Content starts

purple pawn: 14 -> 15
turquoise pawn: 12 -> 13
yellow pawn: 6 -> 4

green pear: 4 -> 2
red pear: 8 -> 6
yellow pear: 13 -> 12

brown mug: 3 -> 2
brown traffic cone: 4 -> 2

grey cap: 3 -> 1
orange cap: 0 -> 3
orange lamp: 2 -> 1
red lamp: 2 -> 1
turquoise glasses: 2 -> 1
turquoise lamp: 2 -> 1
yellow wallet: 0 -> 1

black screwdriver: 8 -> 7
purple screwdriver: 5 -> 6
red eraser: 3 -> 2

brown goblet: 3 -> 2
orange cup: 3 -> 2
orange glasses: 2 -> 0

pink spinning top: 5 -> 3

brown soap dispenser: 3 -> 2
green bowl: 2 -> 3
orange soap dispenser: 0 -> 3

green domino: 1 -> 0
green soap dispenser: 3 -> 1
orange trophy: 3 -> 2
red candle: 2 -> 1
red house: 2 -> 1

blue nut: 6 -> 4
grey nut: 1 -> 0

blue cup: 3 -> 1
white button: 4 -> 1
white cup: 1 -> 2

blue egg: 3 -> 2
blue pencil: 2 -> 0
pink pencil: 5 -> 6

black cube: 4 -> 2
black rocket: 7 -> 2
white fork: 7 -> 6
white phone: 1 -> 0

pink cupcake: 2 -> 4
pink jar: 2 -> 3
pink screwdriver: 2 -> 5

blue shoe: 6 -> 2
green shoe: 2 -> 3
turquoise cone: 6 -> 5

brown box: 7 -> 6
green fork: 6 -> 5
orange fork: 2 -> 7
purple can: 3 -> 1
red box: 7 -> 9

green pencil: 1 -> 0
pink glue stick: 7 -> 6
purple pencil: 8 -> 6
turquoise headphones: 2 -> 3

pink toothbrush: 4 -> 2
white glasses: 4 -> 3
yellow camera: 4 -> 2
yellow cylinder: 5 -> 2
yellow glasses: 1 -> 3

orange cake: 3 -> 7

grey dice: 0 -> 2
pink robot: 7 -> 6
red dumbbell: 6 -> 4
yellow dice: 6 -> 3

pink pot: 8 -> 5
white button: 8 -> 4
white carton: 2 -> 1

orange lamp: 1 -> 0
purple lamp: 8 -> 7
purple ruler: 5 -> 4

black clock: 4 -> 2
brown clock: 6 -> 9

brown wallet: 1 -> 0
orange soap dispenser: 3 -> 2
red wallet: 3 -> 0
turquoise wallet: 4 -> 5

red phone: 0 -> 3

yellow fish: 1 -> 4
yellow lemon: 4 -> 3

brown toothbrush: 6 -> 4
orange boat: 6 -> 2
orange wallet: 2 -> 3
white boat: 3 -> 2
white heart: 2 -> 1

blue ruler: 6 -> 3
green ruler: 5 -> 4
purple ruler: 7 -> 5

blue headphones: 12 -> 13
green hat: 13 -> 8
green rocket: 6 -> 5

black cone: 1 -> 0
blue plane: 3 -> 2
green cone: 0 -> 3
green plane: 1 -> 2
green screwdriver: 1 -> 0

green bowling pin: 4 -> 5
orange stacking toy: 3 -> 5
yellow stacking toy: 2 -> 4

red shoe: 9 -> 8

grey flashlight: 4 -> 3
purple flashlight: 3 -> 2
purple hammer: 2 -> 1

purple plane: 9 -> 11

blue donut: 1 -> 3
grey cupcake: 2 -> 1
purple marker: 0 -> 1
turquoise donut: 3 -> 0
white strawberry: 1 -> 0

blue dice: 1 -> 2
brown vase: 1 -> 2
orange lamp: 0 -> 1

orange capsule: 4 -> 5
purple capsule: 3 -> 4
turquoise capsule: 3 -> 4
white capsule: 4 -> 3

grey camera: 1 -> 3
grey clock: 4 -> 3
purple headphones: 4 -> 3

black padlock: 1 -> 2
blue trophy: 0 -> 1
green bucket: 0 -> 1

Content ends

= Written task =
Without changing a word, restate the whole listing.

= Finished exercise =
purple pawn: 14 -> 15
turquoise pawn: 12 -> 13
yellow pawn: 6 -> 4

green pear: 4 -> 2
red pear: 8 -> 6
yellow pear: 13 -> 12

brown mug: 3 -> 2
brown traffic cone: 4 -> 2

grey cap: 3 -> 1
orange cap: 0 -> 3
orange lamp: 2 -> 1
red lamp: 2 -> 1
turquoise glasses: 2 -> 1
turquoise lamp: 2 -> 1
yellow wallet: 0 -> 1

black screwdriver: 8 -> 7
purple screwdriver: 5 -> 6
red eraser: 3 -> 2

brown goblet: 3 -> 2
orange cup: 3 -> 2
orange glasses: 2 -> 0

pink spinning top: 5 -> 3

brown soap dispenser: 3 -> 2
green bowl: 2 -> 3
orange soap dispenser: 0 -> 3

green domino: 1 -> 0
green soap dispenser: 3 -> 1
orange trophy: 3 -> 2
red candle: 2 -> 1
red house: 2 -> 1

blue nut: 6 -> 4
grey nut: 1 -> 0

blue cup: 3 -> 1
white button: 4 -> 1
white cup: 1 -> 2

blue egg: 3 -> 2
blue pencil: 2 -> 0
pink pencil: 5 -> 6

black cube: 4 -> 2
black rocket: 7 -> 2
white fork: 7 -> 6
white phone: 1 -> 0

pink cupcake: 2 -> 4
pink jar: 2 -> 3
pink screwdriver: 2 -> 5

blue shoe: 6 -> 2
green shoe: 2 -> 3
turquoise cone: 6 -> 5

brown box: 7 -> 6
green fork: 6 -> 5
orange fork: 2 -> 7
purple can: 3 -> 1
red box: 7 -> 9

green pencil: 1 -> 0
pink glue stick: 7 -> 6
purple pencil: 8 -> 6
turquoise headphones: 2 -> 3

pink toothbrush: 4 -> 2
white glasses: 4 -> 3
yellow camera: 4 -> 2
yellow cylinder: 5 -> 2
yellow glasses: 1 -> 3

orange cake: 3 -> 7

grey dice: 0 -> 2
pink robot: 7 -> 6
red dumbbell: 6 -> 4
yellow dice: 6 -> 3

pink pot: 8 -> 5
white button: 8 -> 4
white carton: 2 -> 1

orange lamp: 1 -> 0
purple lamp: 8 -> 7
purple ruler: 5 -> 4

black clock: 4 -> 2
brown clock: 6 -> 9

brown wallet: 1 -> 0
orange soap dispenser: 3 -> 2
red wallet: 3 -> 0
turquoise wallet: 4 -> 5

red phone: 0 -> 3

yellow fish: 1 -> 4
yellow lemon: 4 -> 3

brown toothbrush: 6 -> 4
orange boat: 6 -> 2
orange wallet: 2 -> 3
white boat: 3 -> 2
white heart: 2 -> 1

blue ruler: 6 -> 3
green ruler: 5 -> 4
purple ruler: 7 -> 5

blue headphones: 12 -> 13
green hat: 13 -> 8
green rocket: 6 -> 5

black cone: 1 -> 0
blue plane: 3 -> 2
green cone: 0 -> 3
green plane: 1 -> 2
green screwdriver: 1 -> 0

green bowling pin: 4 -> 5
orange stacking toy: 3 -> 5
yellow stacking toy: 2 -> 4

red shoe: 9 -> 8

grey flashlight: 4 -> 3
purple flashlight: 3 -> 2
purple hammer: 2 -> 1

purple plane: 9 -> 11

blue donut: 1 -> 3
grey cupcake: 2 -> 1
purple marker: 0 -> 1
turquoise donut: 3 -> 0
white strawberry: 1 -> 0

blue dice: 1 -> 2
brown vase: 1 -> 2
orange lamp: 0 -> 1

orange capsule: 4 -> 5
purple capsule: 3 -> 4
turquoise capsule: 3 -> 4
white capsule: 4 -> 3

grey camera: 1 -> 3
grey clock: 4 -> 3
purple headphones: 4 -> 3

black padlock: 1 -> 2
blue trophy: 0 -> 1
green bucket: 0 -> 1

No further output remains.